_WORK REQUEST_
Where an entry contains a picture, omit the picture and repeat the rest exactly.

_EXCERPTED DATA_
··········
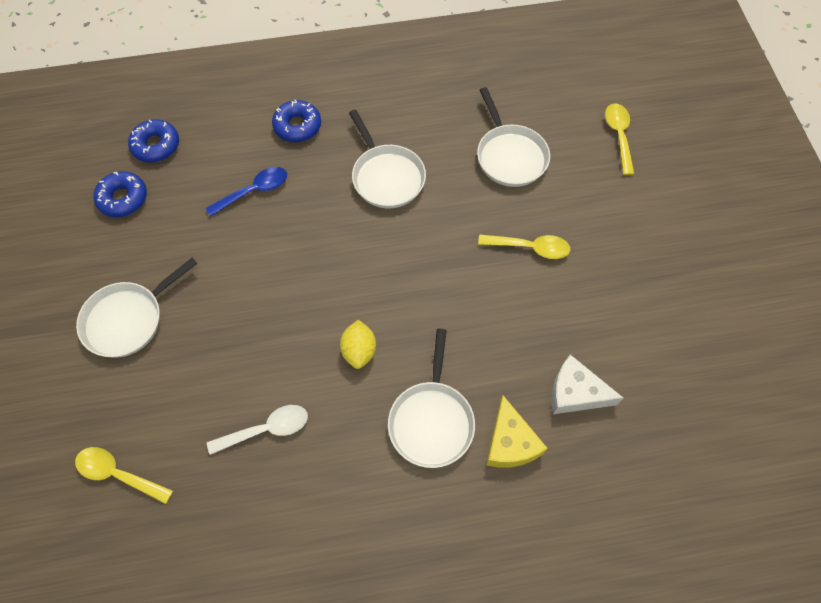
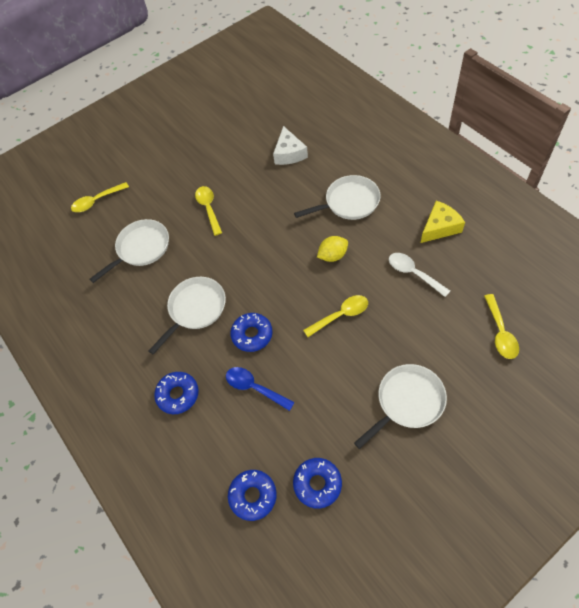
camera: 110 degrees left, 5 degrees down
(128, 319) = (407, 402): white pan -> white pan turned 60 degrees counterclockwise
(272, 313) = (340, 315): none -> yellow spoon
(315, 215) = (252, 335): none -> blue donut
(510, 442) = (336, 166): yellow cheese -> yellow cheese (440, 227)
··········
_FINISHED TASK_
camera: 110 degrees left, 5 degrees down
(128, 319) = (407, 402): white pan -> white pan turned 60 degrees counterclockwise
(272, 313) = (340, 315): none -> yellow spoon
(315, 215) = (252, 335): none -> blue donut
(510, 442) = (336, 166): yellow cheese -> yellow cheese (440, 227)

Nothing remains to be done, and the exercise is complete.